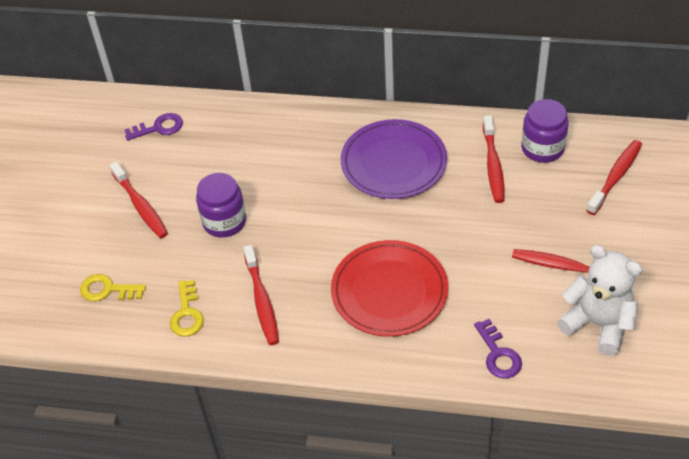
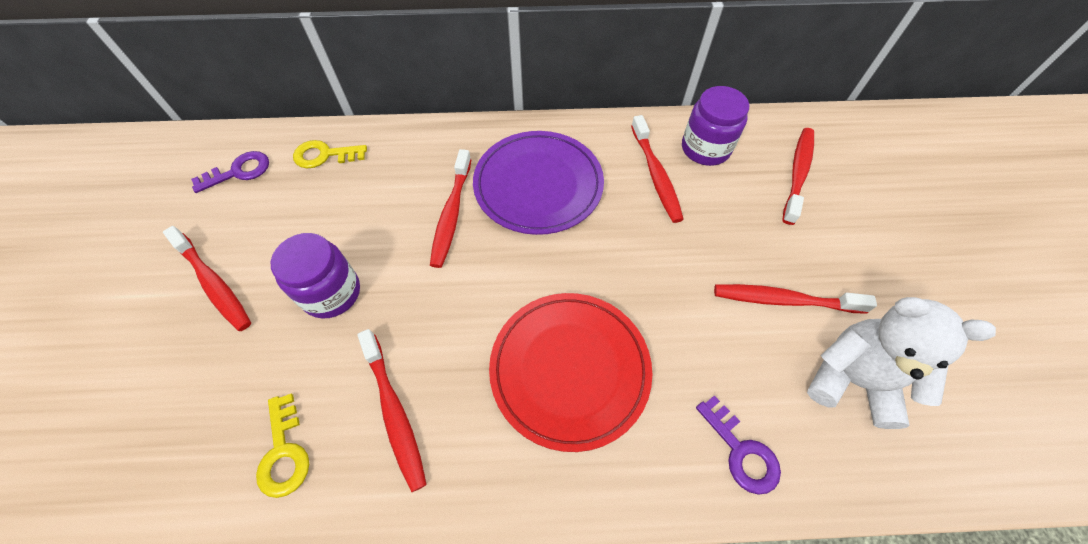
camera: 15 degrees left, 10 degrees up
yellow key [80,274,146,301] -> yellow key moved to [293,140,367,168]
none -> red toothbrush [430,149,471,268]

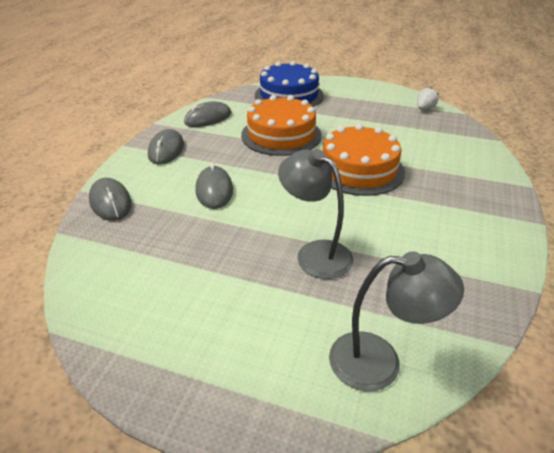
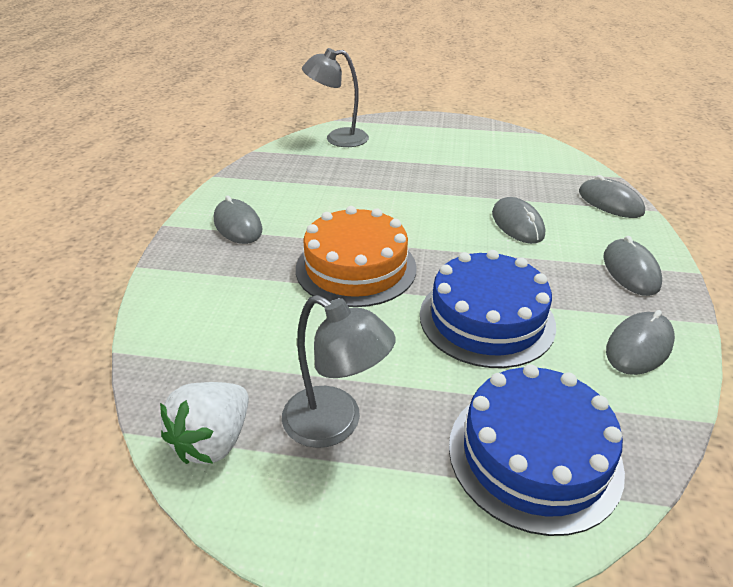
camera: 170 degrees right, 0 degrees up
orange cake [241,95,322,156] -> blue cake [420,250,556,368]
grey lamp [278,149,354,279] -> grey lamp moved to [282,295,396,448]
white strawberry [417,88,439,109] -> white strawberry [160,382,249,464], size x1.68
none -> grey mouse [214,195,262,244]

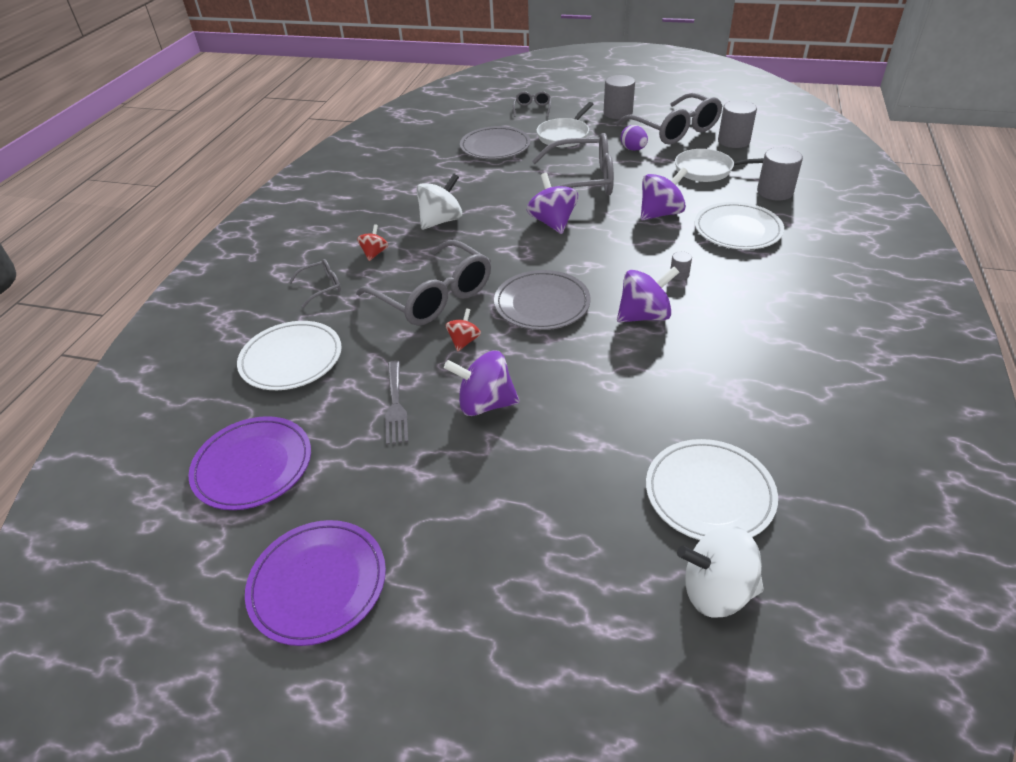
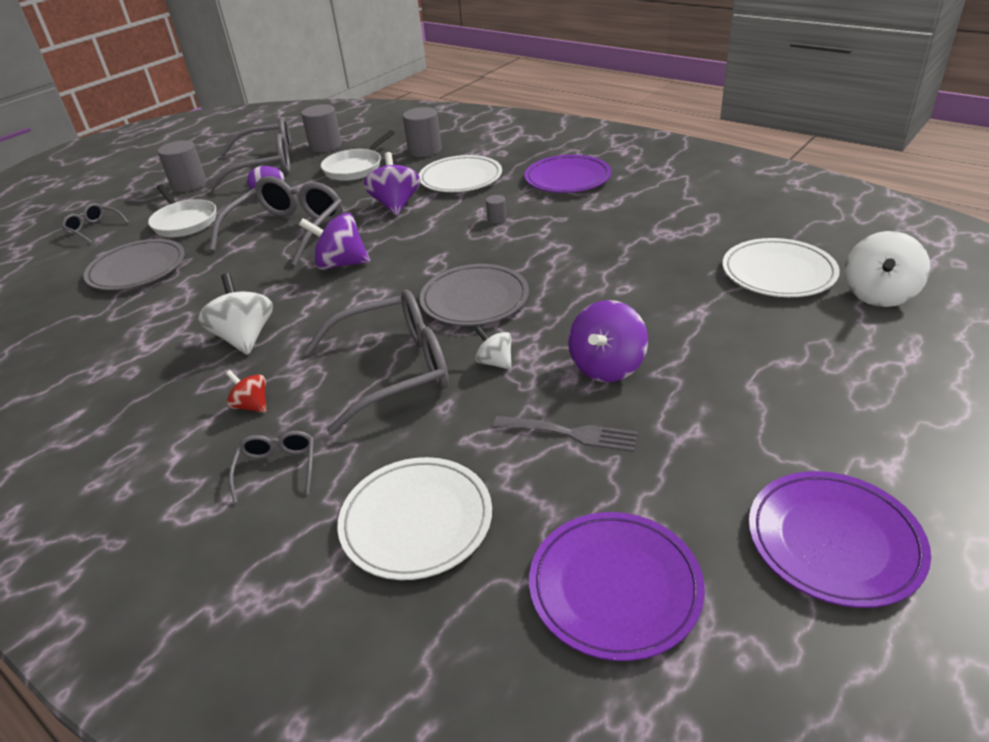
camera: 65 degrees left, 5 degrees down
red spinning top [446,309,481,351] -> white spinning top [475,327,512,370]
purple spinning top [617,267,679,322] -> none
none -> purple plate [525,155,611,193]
==
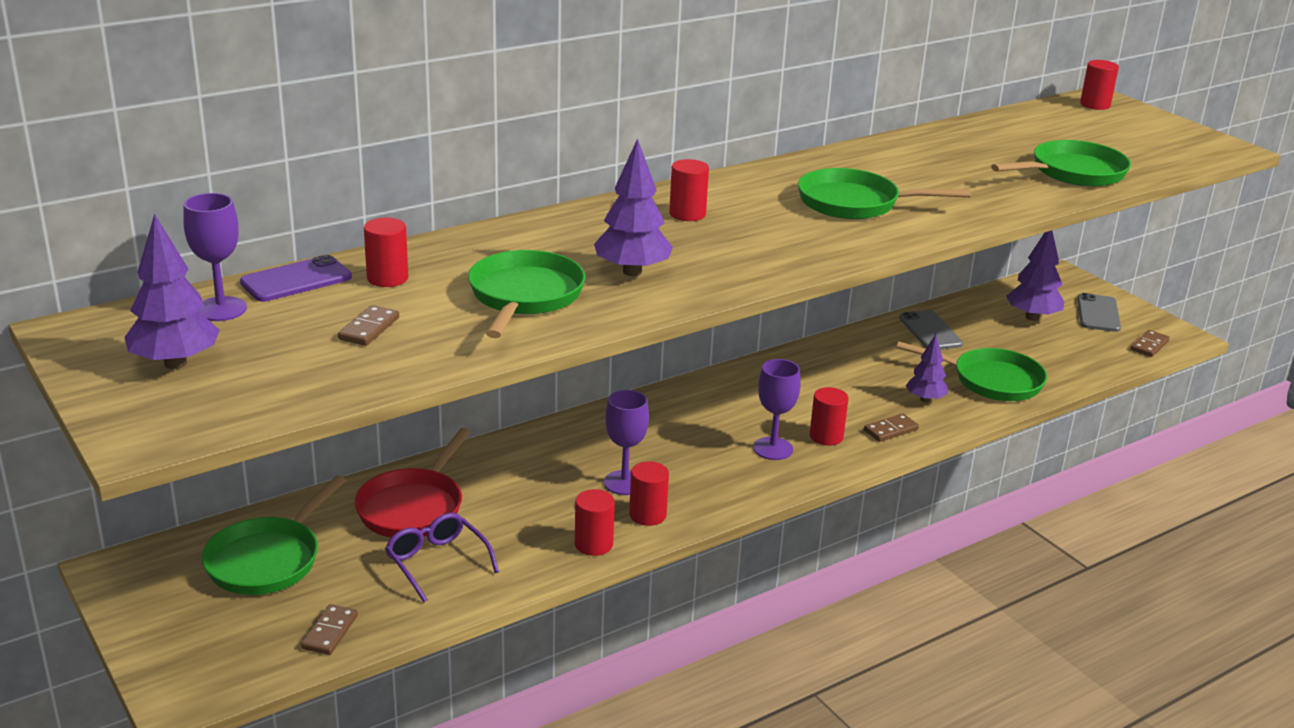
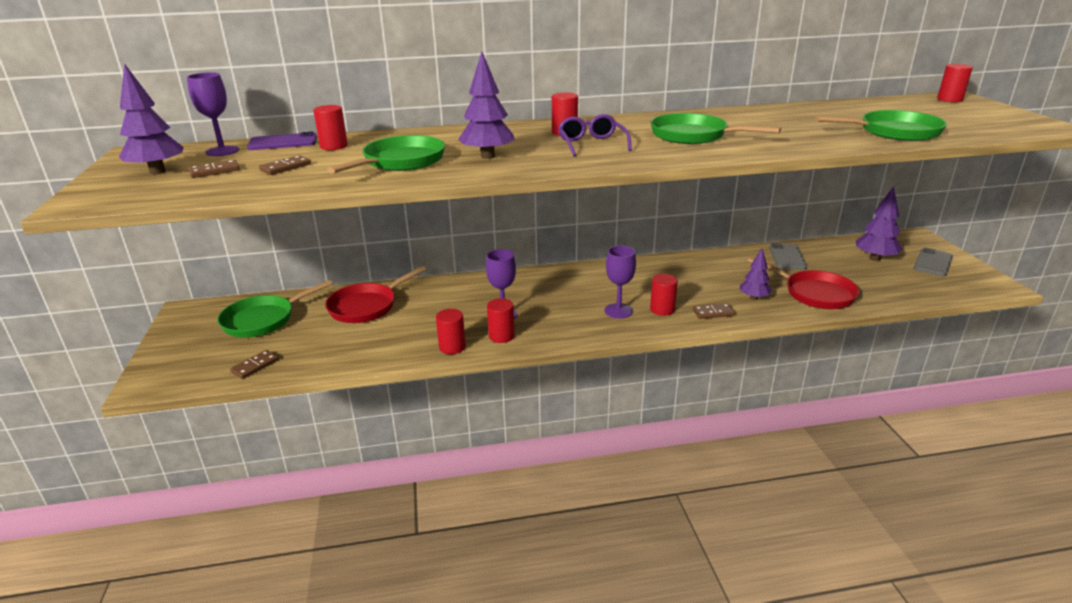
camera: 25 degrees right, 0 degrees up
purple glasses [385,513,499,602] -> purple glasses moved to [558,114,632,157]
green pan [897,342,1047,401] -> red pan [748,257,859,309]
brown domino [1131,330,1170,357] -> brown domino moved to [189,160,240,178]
---
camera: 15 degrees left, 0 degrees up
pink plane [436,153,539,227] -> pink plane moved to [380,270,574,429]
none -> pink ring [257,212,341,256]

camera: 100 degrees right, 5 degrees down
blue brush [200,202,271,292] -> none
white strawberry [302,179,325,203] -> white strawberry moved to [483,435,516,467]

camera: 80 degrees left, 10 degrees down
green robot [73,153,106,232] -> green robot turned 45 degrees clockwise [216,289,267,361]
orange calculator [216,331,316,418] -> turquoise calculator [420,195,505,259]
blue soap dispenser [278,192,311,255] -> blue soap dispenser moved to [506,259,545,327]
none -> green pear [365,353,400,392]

WHAT NEEDS TO BE DONE »
Your answer should consist of the lines from the line with "none -> pink ring [257,212,341,256]" to the line with "none -> green pear [365,353,400,392]" above, repeated exactly, both ends included.

RESPONSE BOX »
none -> pink ring [257,212,341,256]

camera: 100 degrees right, 5 degrees down
blue brush [200,202,271,292] -> none
white strawberry [302,179,325,203] -> white strawberry moved to [483,435,516,467]

camera: 80 degrees left, 10 degrees down
green robot [73,153,106,232] -> green robot turned 45 degrees clockwise [216,289,267,361]
orange calculator [216,331,316,418] -> turquoise calculator [420,195,505,259]
blue soap dispenser [278,192,311,255] -> blue soap dispenser moved to [506,259,545,327]
none -> green pear [365,353,400,392]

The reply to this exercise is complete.